*Exercise*
Without including any pictures, copy every line below exactly.

*The records*
BEGIN
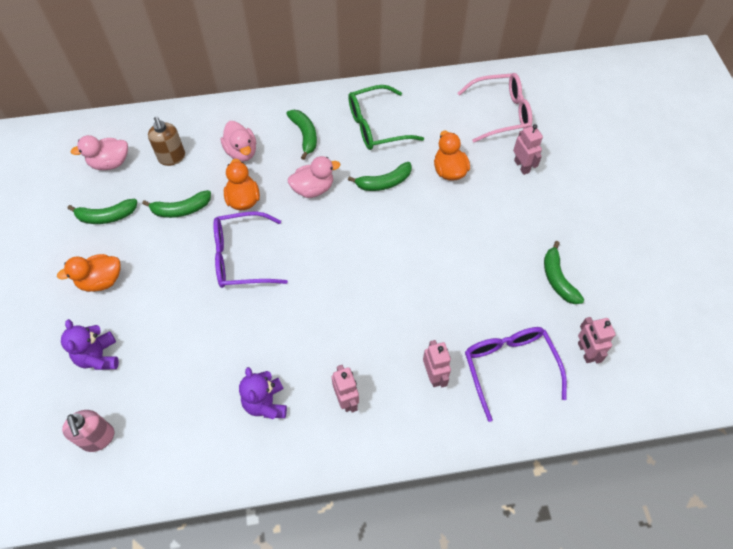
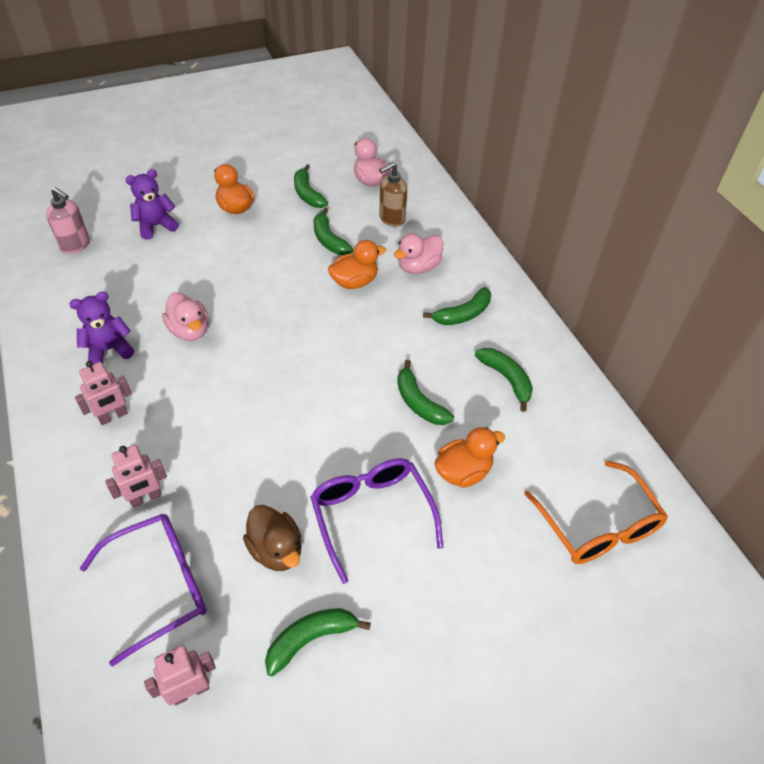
camera: 75 degrees right, 10 degrees down
(98, 438) = (75, 245): pink soap dispenser -> pink soap dispenser turned 105 degrees counterclockwise
(241, 257) = (280, 295): purple glasses -> purple glasses (371, 514)
(313, 189) = (387, 336): pink duck -> pink duck (190, 330)
(376, 126) = (506, 379): green glasses -> green banana
(492, 291) = (276, 550): none -> brown duck
(501, 113) = (598, 526): pink glasses -> orange glasses
(522, 166) = (505, 567): pink robot -> none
END
*Response below*
camera: 75 degrees right, 10 degrees down
(98, 438) = (75, 245): pink soap dispenser -> pink soap dispenser turned 105 degrees counterclockwise
(241, 257) = (280, 295): purple glasses -> purple glasses (371, 514)
(313, 189) = (387, 336): pink duck -> pink duck (190, 330)
(376, 126) = (506, 379): green glasses -> green banana
(492, 291) = (276, 550): none -> brown duck
(501, 113) = (598, 526): pink glasses -> orange glasses
(522, 166) = (505, 567): pink robot -> none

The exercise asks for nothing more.